> **Entries provided**

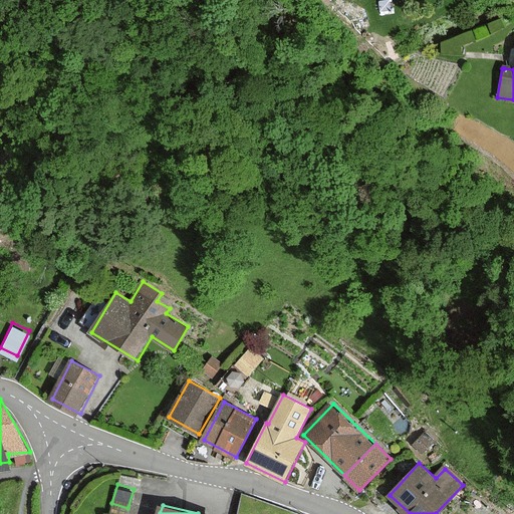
All buildings are outlined.
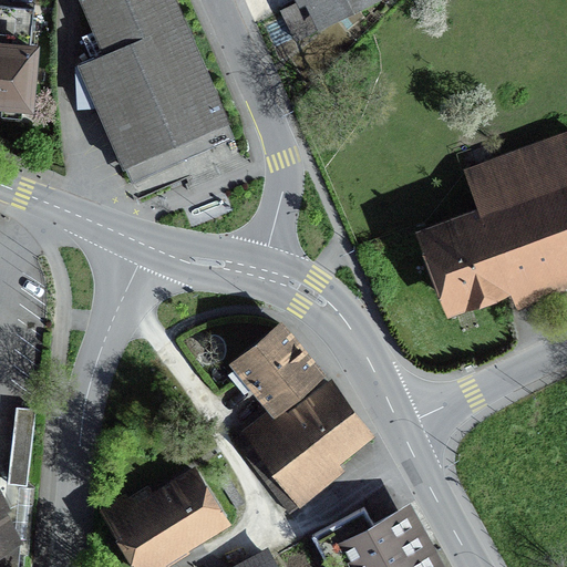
[(79,61),(124,166),(189,137),(228,121),(175,0),(82,0),(104,51),(79,61)]
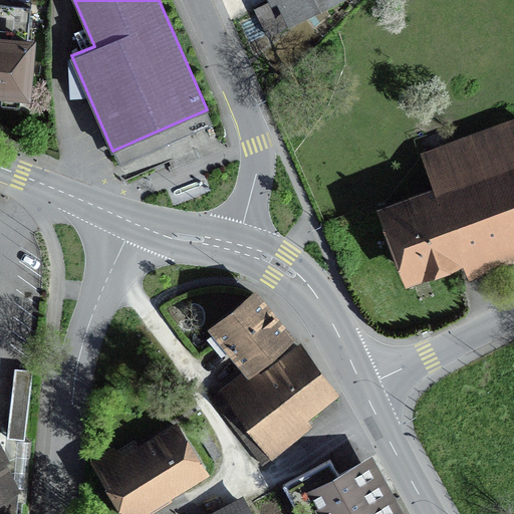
[(271,0),(285,27),(339,0),(271,0)]
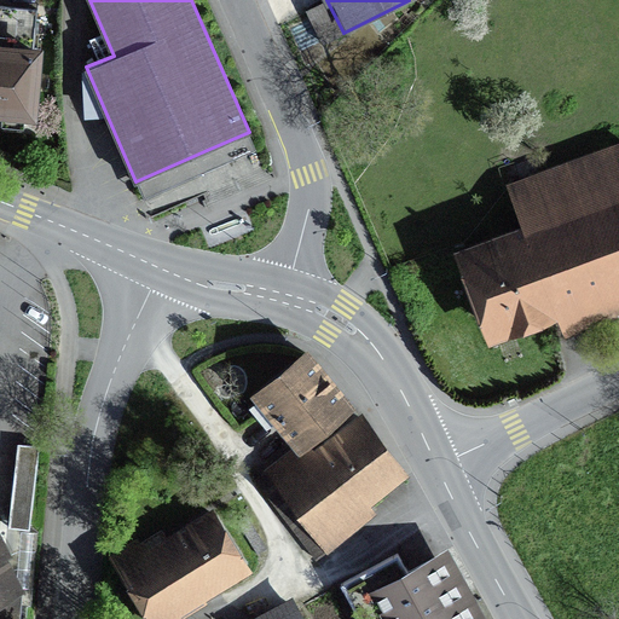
[(0,109),(32,113),(36,51),(34,51),(38,9),(0,5),(0,109)]
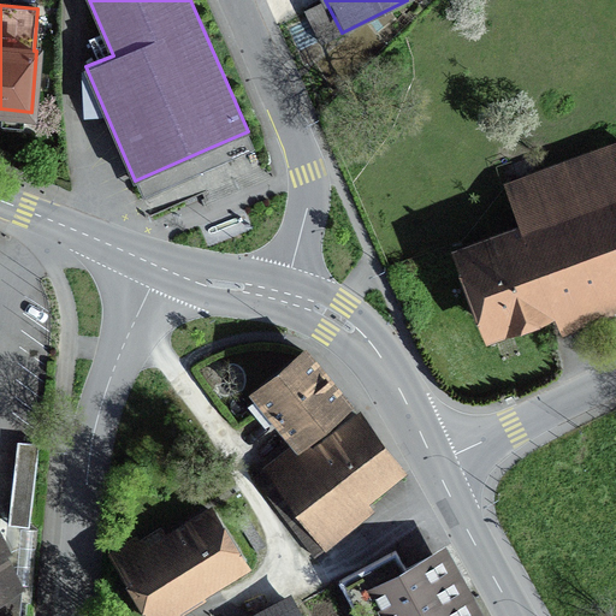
[(516,226),(455,249),(487,338),(555,314),(558,326),(615,304),(615,150),(503,193),(516,226)]
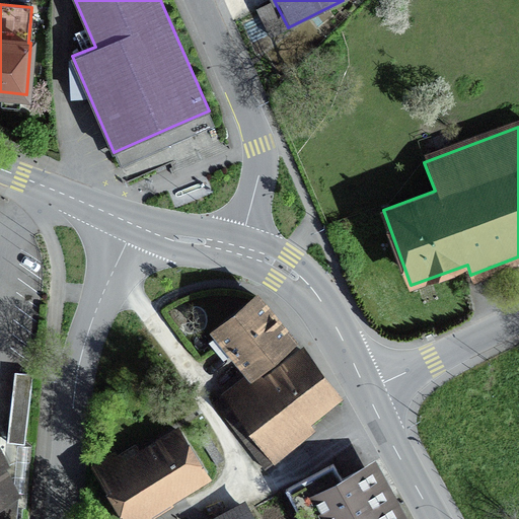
[(215,332),(249,376),(254,382),(297,348),(257,299),(215,332)]
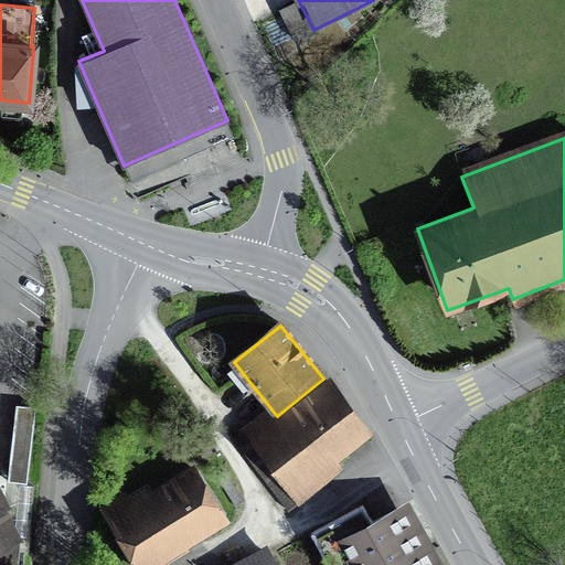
[(277,416),(272,409),(244,430),(299,499),(340,466),(333,458),(366,432),(323,379),(277,416)]
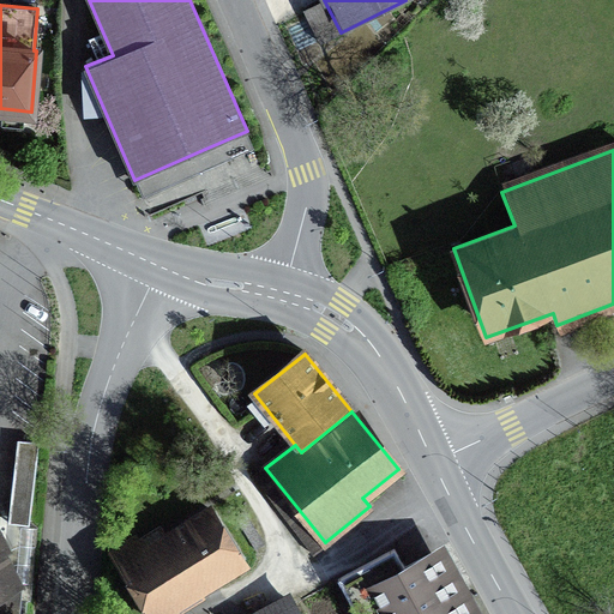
[(29,528),(37,447),(18,445),(11,525),(29,528)]
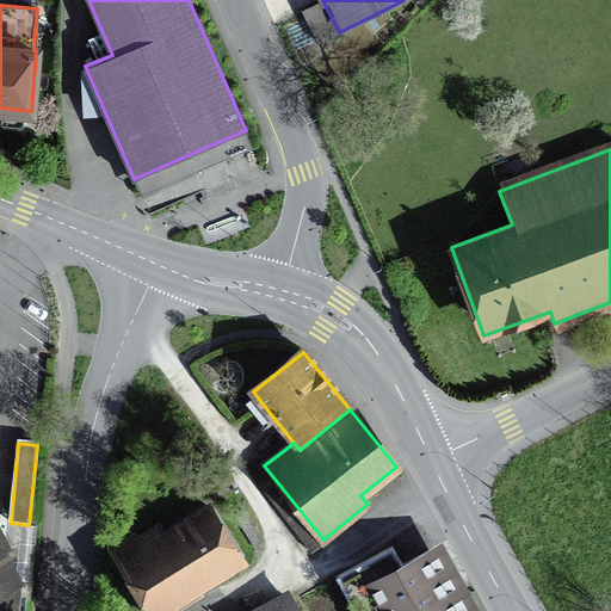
[(113,549),(148,610),(162,610),(244,566),(210,507),(162,534),(158,525),(113,549)]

> **Task details**
Before you return the listing exactly, strip out its pictures.

> **Response box**
All buildings are outlined.
[(79,61),(124,166),(189,137),(228,121),(175,0),(82,0),(104,51),(79,61)]
[(271,0),(285,27),(339,0),(271,0)]
[(0,109),(32,113),(36,51),(34,51),(38,9),(0,5),(0,109)]
[(516,226),(455,249),(487,338),(555,314),(558,326),(615,304),(615,150),(503,193),(516,226)]
[(215,332),(249,376),(254,382),(297,348),(257,299),(215,332)]
[(277,416),(272,409),(244,430),(299,499),(340,466),(333,458),(366,432),(323,379),(277,416)]
[(29,528),(37,447),(18,445),(11,525),(29,528)]
[(113,549),(148,610),(162,610),(244,566),(210,507),(162,534),(158,525),(113,549)]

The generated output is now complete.